(Stored dataset items)
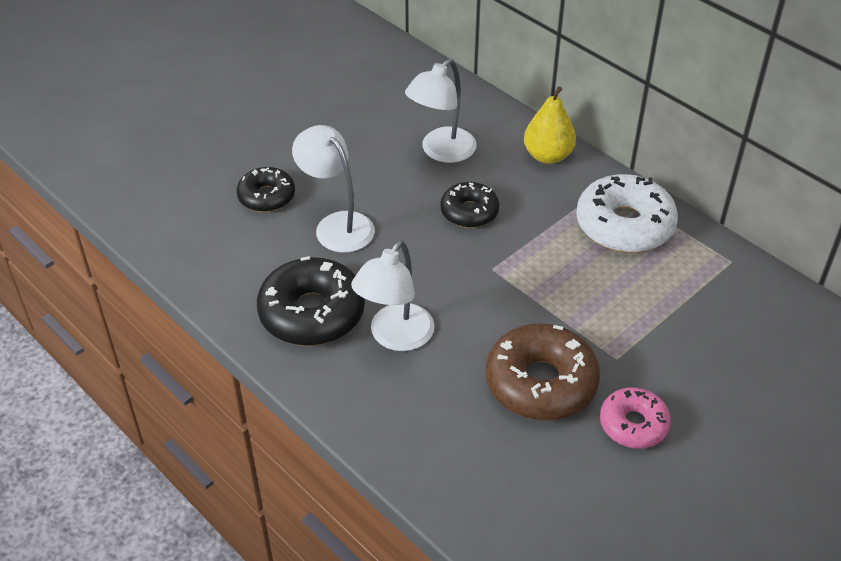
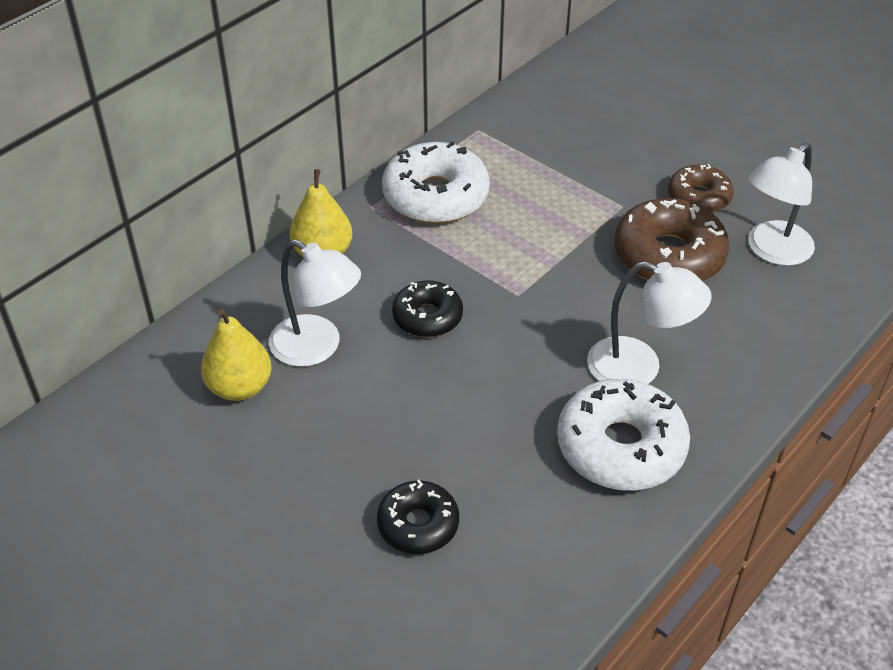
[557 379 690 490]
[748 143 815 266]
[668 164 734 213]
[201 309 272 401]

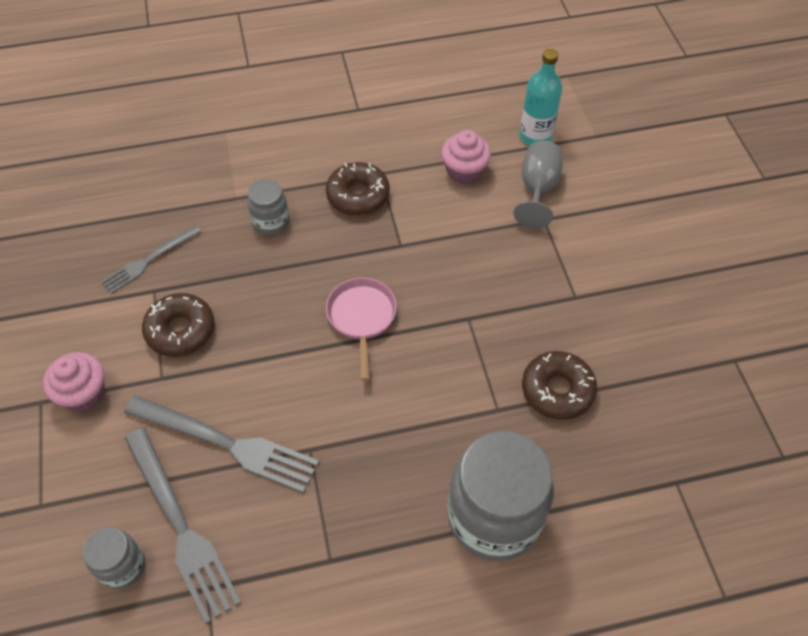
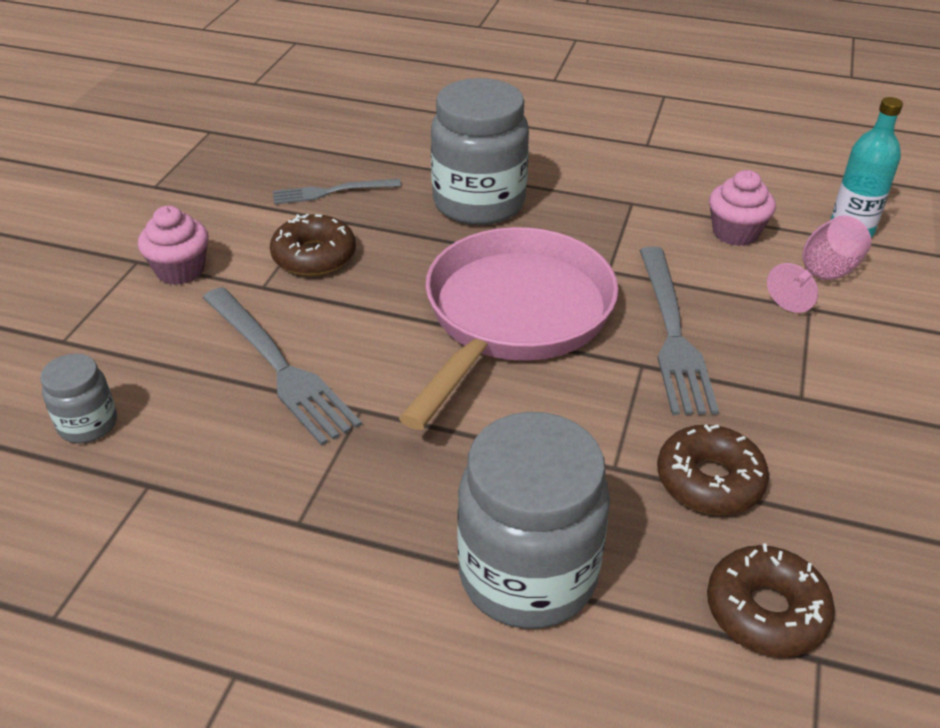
[640 247 719 415]
[431 78 529 225]
[707 543 835 657]
[399 227 618 430]
[767 216 871 313]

▶ _TASK DESCRIPTION_
Leave the pictures behind and repeat each entry exactly.

▶ _EXERCISE ANSWER_
[557 379 690 490]
[748 143 815 266]
[668 164 734 213]
[201 309 272 401]

[640 247 719 415]
[431 78 529 225]
[707 543 835 657]
[399 227 618 430]
[767 216 871 313]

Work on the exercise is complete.